Recorded data
↓↓↓
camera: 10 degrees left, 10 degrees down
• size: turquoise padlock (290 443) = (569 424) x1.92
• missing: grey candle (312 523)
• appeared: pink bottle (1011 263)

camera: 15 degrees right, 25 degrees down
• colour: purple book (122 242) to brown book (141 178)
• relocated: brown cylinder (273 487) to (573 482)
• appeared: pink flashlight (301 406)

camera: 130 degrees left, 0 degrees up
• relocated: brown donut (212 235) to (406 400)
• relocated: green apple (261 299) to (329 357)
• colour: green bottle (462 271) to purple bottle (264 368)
↑↑↑
↓↓↓
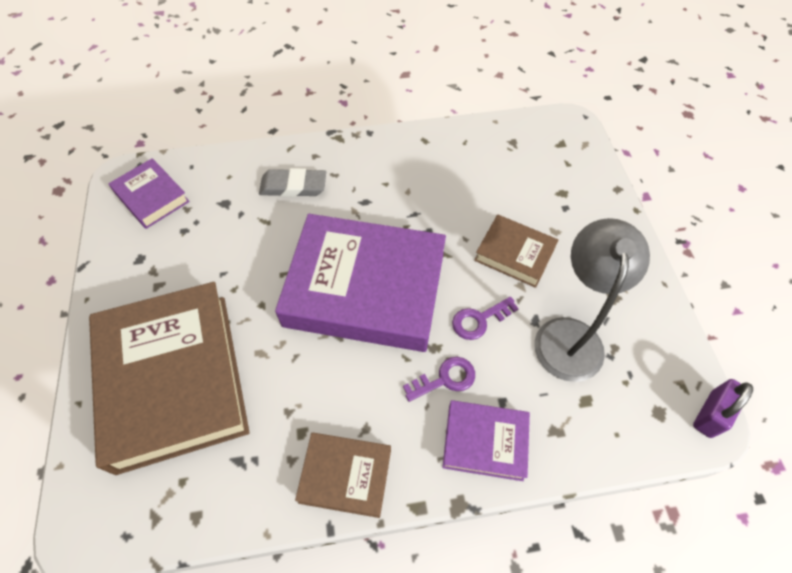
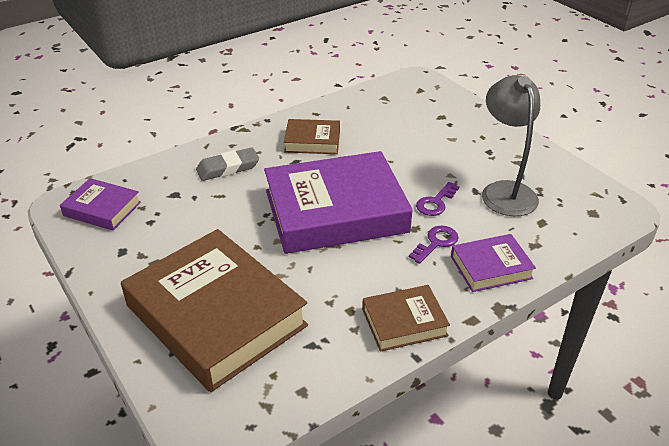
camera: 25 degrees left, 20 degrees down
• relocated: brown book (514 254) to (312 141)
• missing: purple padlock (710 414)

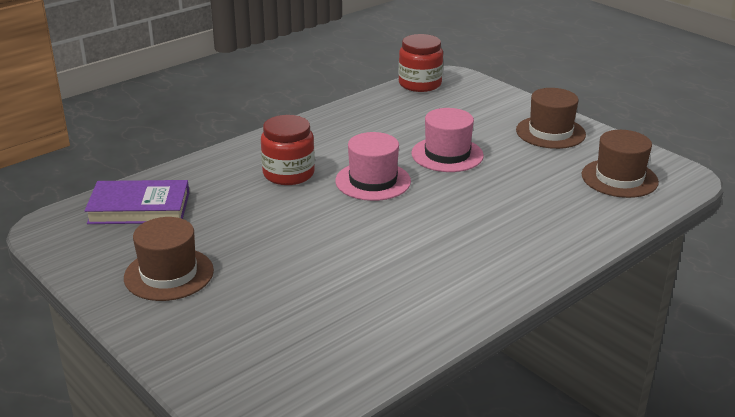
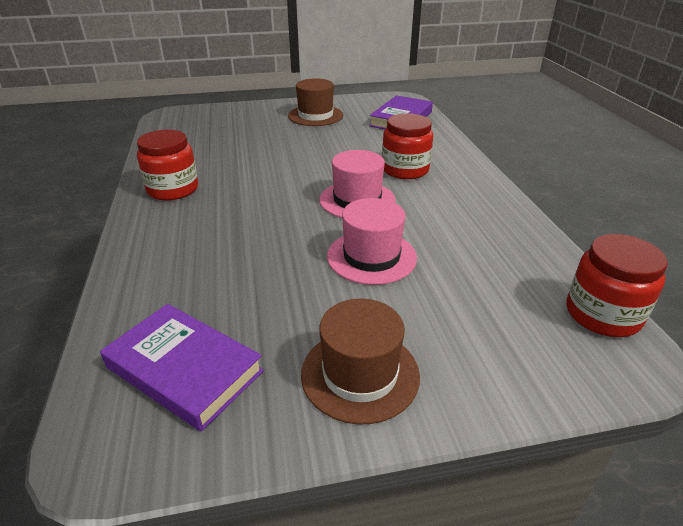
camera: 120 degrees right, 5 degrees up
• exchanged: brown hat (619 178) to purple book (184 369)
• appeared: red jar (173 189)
↑↑↑
What you should do
Give again exactly, and only, the lines above starting at the one with "camera: 10 degrees left, 10 degrees down" and ending at the one with "candle (312 523)".

Expected output
camera: 10 degrees left, 10 degrees down
• size: turquoise padlock (290 443) = (569 424) x1.92
• missing: grey candle (312 523)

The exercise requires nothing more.